→ **Listed records**

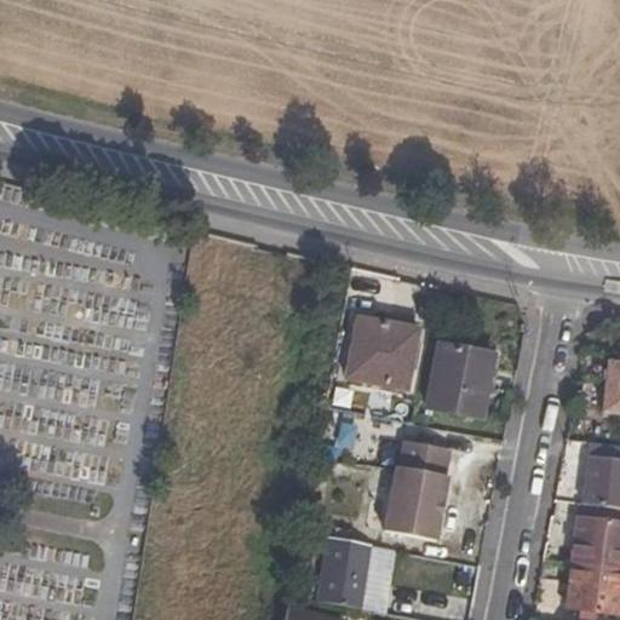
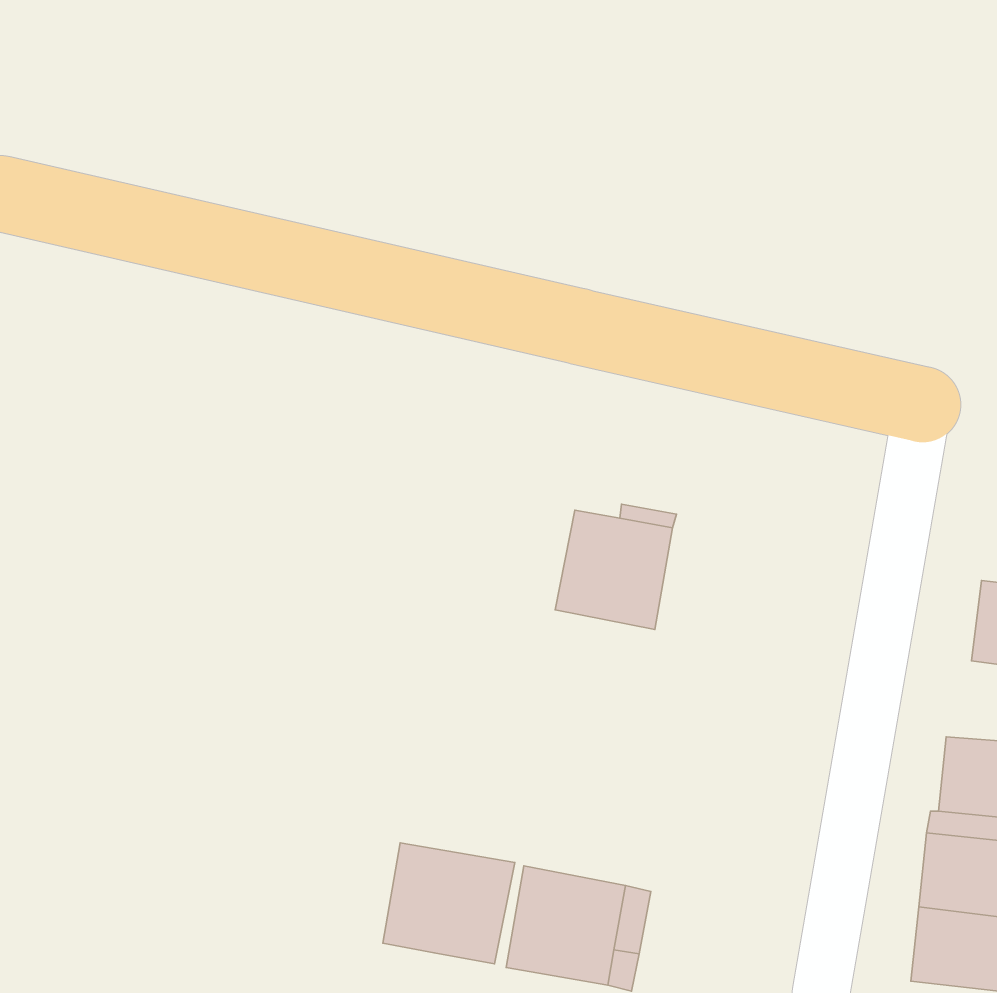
building: [426,343,493,418] -> none
building: [388,441,448,540] -> none
building: none -> [383,843,515,964]

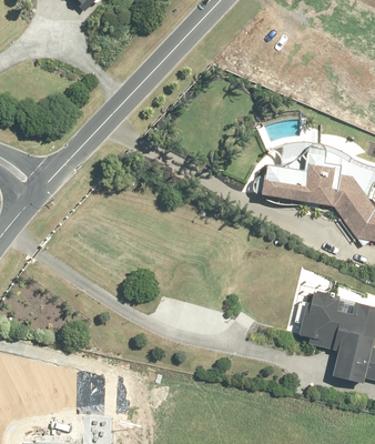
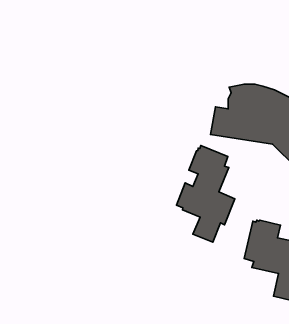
building: none -> [176,146,235,242]

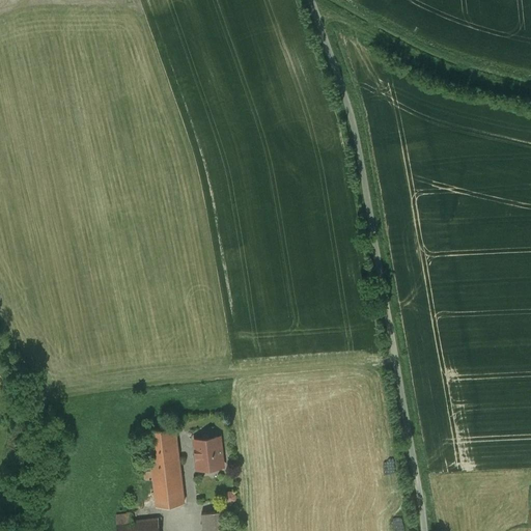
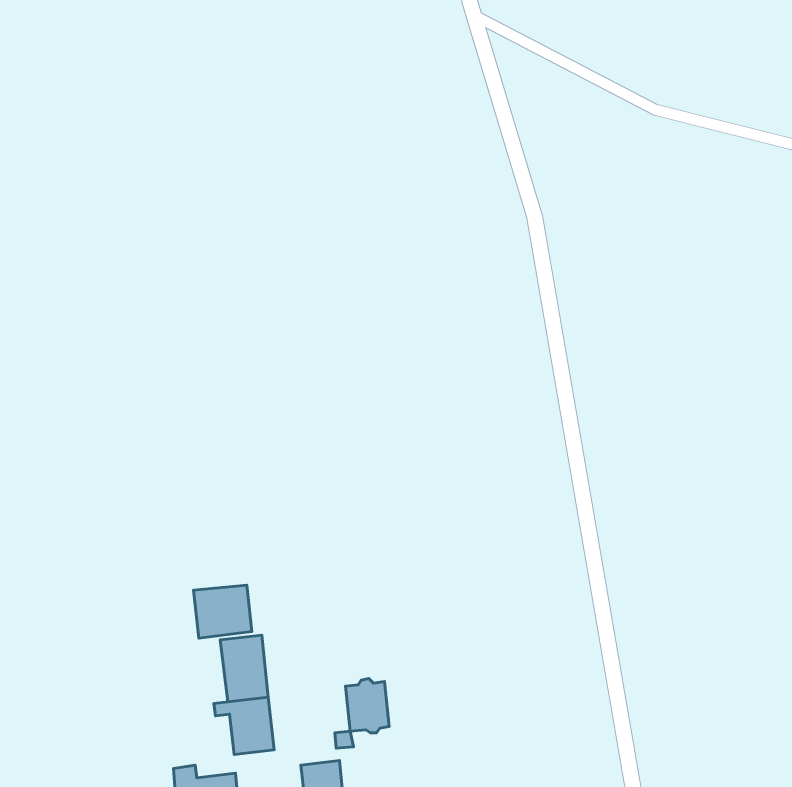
building: none -> [193,585,252,638]
building: [194,437,223,473] -> [346,679,389,733]

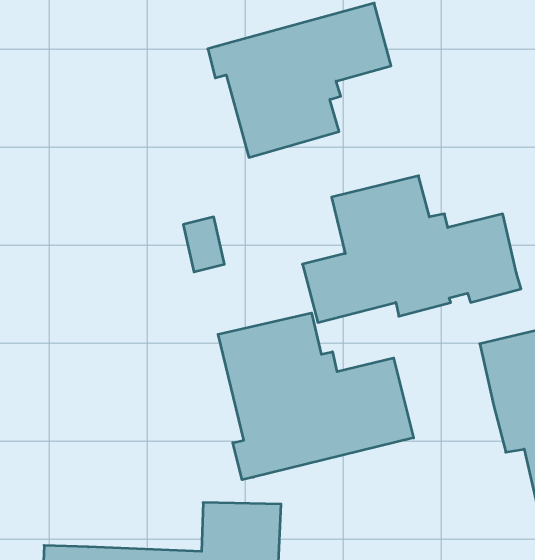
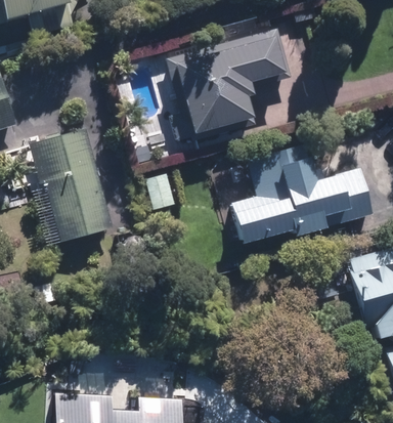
building: none -> [32,132,111,247]
building: [218,313,414,480] -> none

→ **Directions**
The response should be the lines from the one containing "building: [388,441,448,540] -> none" through the final line of the records, reproduced exactly and with every picture left out.

→ **Solution to this problem**
building: [388,441,448,540] -> none
building: none -> [383,843,515,964]

building: none -> [176,146,235,242]

building: none -> [193,585,252,638]
building: [194,437,223,473] -> [346,679,389,733]

building: none -> [32,132,111,247]
building: [218,313,414,480] -> none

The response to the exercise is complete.